Task prompt →
Look through the records below for the line holding "R103: 1.2k (GND, VMID) -> 36k (GND, VMID)". Write it out exactly, with each following line through the line holding "U107 pin VS: VS -> IN".

*** Extracted data ***

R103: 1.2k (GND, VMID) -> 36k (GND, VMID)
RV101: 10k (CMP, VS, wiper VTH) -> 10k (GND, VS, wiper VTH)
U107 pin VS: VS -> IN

*** End of Extracted data ***
*** Extracted data ***

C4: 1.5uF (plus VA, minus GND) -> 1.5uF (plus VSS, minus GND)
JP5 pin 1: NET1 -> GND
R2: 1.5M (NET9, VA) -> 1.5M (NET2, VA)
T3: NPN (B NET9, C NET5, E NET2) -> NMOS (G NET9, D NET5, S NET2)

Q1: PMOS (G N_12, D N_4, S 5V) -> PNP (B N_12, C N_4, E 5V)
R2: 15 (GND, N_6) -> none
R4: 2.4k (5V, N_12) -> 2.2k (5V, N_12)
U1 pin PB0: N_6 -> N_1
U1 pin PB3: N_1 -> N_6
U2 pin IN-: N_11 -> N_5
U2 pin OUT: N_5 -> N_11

*** End of Extracted data ***

Exercise answer →
R103: 1.2k (GND, VMID) -> 36k (GND, VMID)
RV101: 10k (CMP, VS, wiper VTH) -> 10k (GND, VS, wiper VTH)
U107 pin VS: VS -> IN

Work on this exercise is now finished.